**What to produce**
Retype the listing exactly as it stands, and keep every image out.

**Provided data**
★ ★ ★ ★ ★ ★ ★

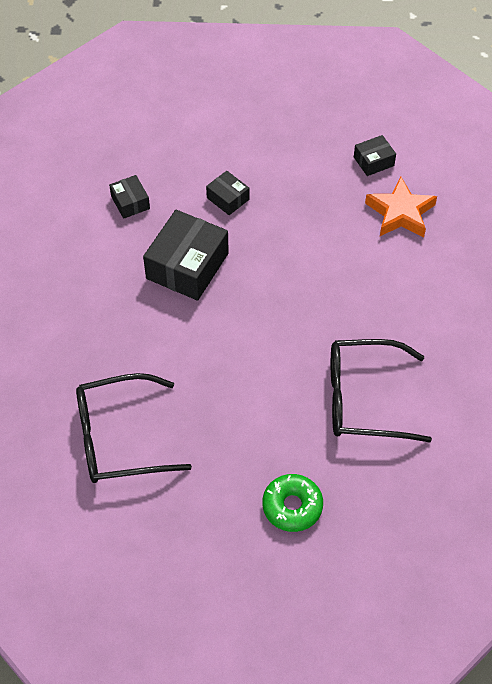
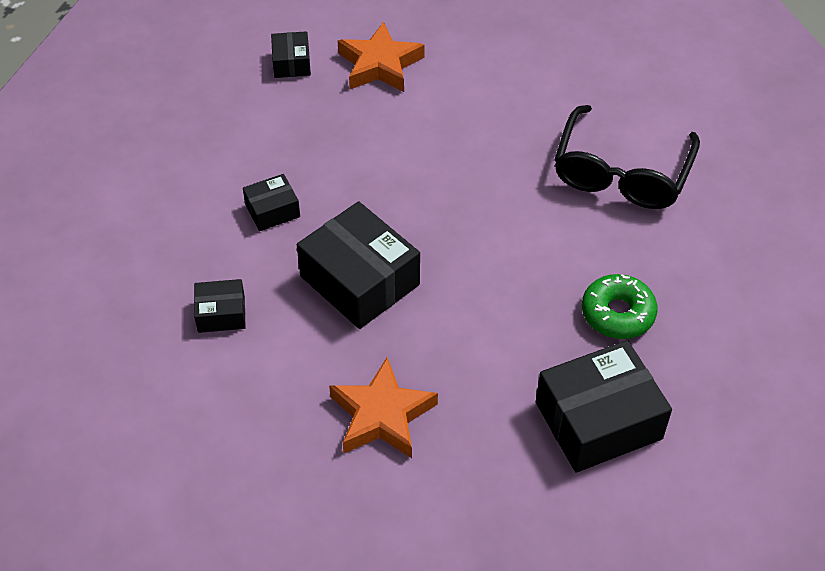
camera: 70 degrees left, 5 degrees down
black glasses [76,373,192,483] -> black box [536,340,672,473]
green donut [263,474,323,532] -> green donut moved to [582,274,658,339]
none -> orange star [329,357,438,458]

★ ★ ★ ★ ★ ★ ★

**Response below**
camera: 70 degrees left, 5 degrees down
black glasses [76,373,192,483] -> black box [536,340,672,473]
green donut [263,474,323,532] -> green donut moved to [582,274,658,339]
none -> orange star [329,357,438,458]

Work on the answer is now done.